··· Listed records

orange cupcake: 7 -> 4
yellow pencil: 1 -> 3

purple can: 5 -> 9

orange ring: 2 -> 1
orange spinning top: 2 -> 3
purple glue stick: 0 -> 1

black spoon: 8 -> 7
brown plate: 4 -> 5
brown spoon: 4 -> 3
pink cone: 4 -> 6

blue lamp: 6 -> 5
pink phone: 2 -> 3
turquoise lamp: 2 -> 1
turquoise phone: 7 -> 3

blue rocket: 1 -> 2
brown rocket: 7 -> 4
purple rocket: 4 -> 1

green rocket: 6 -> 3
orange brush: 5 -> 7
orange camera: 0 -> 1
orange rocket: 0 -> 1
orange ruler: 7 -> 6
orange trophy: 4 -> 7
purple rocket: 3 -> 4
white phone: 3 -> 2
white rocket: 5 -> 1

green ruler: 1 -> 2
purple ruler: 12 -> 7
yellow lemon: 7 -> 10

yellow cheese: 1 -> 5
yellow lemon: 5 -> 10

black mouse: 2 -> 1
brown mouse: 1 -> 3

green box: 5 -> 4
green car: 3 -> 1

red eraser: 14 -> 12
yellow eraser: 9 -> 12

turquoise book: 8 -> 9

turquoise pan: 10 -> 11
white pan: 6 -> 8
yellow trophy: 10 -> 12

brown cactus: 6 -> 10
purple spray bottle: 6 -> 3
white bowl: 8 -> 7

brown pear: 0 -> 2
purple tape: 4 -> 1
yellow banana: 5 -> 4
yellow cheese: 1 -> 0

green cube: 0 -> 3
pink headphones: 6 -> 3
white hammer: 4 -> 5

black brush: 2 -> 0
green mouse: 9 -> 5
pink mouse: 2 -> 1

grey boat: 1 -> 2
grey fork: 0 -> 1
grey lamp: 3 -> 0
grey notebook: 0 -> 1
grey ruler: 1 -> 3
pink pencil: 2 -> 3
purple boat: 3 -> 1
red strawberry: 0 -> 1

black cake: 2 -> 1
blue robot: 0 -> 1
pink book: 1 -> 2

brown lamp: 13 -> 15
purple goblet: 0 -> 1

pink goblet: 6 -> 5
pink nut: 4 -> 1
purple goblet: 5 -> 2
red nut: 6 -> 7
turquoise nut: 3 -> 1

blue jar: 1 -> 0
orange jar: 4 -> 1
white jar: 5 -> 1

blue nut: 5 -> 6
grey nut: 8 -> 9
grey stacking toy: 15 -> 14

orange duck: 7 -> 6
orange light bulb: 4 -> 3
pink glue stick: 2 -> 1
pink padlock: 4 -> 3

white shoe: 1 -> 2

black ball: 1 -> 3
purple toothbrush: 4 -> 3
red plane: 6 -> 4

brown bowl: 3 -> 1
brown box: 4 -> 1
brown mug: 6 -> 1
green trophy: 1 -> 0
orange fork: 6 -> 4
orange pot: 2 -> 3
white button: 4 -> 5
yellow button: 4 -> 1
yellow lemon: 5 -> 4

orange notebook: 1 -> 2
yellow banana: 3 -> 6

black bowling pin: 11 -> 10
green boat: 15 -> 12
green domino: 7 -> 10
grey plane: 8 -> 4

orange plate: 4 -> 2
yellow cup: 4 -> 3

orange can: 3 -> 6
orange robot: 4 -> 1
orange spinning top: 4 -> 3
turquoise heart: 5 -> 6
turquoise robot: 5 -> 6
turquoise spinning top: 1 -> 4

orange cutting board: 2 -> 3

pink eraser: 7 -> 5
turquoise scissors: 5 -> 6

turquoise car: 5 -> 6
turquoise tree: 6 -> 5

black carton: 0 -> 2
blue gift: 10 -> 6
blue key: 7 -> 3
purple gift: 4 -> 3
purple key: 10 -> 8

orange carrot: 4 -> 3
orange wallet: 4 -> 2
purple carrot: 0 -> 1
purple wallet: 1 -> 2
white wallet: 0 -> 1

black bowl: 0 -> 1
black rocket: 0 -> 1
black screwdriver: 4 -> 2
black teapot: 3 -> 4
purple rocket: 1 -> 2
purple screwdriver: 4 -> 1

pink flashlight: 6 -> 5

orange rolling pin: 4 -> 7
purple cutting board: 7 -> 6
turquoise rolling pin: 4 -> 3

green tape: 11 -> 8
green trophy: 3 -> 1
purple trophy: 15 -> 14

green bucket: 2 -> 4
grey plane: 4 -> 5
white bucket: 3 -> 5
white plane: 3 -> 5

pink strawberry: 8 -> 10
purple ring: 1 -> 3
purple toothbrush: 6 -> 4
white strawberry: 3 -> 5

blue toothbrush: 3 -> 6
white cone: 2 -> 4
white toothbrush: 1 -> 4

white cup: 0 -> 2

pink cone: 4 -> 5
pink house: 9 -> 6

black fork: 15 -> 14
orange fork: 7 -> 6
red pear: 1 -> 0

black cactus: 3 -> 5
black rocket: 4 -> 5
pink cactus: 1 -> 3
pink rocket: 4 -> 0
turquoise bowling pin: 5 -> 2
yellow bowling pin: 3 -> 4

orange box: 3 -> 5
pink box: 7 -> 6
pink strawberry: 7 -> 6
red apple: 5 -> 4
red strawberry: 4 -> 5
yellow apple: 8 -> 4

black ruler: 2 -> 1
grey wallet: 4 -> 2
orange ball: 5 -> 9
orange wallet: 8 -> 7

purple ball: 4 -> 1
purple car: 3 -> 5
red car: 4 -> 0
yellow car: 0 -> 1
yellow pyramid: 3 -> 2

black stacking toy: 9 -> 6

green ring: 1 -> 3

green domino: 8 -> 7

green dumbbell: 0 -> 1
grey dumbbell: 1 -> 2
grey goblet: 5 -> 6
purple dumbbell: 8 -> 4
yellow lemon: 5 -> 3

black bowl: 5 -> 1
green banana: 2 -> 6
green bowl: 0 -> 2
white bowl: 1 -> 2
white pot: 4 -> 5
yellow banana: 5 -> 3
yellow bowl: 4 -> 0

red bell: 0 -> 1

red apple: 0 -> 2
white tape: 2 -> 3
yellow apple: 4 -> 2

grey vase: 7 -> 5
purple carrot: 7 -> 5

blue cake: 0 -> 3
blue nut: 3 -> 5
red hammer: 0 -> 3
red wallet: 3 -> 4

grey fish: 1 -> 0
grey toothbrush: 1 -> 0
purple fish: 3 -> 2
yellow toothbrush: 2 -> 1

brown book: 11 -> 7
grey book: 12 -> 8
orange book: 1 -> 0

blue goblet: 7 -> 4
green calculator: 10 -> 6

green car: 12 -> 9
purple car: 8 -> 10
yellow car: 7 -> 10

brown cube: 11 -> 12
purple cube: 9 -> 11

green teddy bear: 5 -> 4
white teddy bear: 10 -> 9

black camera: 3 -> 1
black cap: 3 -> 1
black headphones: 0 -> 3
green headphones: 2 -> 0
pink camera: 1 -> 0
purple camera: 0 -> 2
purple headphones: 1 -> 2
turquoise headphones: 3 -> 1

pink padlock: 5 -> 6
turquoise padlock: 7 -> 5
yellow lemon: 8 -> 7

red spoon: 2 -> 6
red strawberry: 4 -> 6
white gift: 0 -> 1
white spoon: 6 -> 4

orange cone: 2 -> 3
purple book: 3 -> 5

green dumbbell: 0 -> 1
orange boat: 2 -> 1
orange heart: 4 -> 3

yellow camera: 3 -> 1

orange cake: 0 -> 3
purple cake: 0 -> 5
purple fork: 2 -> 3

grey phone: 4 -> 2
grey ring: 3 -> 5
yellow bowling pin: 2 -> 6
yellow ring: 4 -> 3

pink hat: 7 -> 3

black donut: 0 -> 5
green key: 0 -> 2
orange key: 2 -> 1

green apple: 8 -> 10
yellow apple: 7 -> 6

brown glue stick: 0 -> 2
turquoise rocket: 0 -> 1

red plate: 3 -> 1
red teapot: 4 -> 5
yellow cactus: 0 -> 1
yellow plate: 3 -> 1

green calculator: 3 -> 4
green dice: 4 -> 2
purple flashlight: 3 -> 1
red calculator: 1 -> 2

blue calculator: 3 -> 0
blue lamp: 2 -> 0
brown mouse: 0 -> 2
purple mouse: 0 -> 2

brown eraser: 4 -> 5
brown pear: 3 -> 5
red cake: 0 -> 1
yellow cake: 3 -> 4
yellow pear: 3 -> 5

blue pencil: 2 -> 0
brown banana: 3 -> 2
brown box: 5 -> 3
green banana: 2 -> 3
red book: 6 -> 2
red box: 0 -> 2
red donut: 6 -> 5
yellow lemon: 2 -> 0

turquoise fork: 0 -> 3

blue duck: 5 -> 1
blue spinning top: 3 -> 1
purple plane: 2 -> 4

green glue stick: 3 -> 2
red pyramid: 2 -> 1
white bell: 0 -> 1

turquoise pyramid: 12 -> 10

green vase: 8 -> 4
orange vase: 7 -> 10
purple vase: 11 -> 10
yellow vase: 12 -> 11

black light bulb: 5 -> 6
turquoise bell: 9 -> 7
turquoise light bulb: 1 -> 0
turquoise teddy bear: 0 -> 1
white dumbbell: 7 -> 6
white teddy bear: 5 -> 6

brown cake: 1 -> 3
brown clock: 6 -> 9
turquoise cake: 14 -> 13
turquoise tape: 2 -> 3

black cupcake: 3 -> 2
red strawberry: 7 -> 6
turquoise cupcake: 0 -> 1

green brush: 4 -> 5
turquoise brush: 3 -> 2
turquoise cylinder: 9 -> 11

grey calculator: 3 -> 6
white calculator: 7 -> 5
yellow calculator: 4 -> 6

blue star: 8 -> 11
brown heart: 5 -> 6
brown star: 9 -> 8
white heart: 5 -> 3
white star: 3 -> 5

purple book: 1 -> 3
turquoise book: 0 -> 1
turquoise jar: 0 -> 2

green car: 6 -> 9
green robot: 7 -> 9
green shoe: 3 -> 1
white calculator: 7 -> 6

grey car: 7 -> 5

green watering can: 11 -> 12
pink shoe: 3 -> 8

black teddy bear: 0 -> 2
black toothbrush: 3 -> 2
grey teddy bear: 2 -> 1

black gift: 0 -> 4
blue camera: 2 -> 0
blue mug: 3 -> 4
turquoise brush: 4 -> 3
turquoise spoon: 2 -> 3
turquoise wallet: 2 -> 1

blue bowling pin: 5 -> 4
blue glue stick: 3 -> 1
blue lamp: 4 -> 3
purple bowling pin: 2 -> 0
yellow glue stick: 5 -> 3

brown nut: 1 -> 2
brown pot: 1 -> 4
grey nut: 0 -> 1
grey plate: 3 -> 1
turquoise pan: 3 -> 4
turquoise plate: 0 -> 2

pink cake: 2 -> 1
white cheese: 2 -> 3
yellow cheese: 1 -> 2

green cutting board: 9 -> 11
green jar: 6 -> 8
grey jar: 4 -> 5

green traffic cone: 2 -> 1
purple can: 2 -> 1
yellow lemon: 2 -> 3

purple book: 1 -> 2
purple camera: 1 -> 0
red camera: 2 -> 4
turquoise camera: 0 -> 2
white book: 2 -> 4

······

_About this task_
What lines of the data include the word "bulb"? Copy each of them.

_Written answer_
orange light bulb: 4 -> 3
black light bulb: 5 -> 6
turquoise light bulb: 1 -> 0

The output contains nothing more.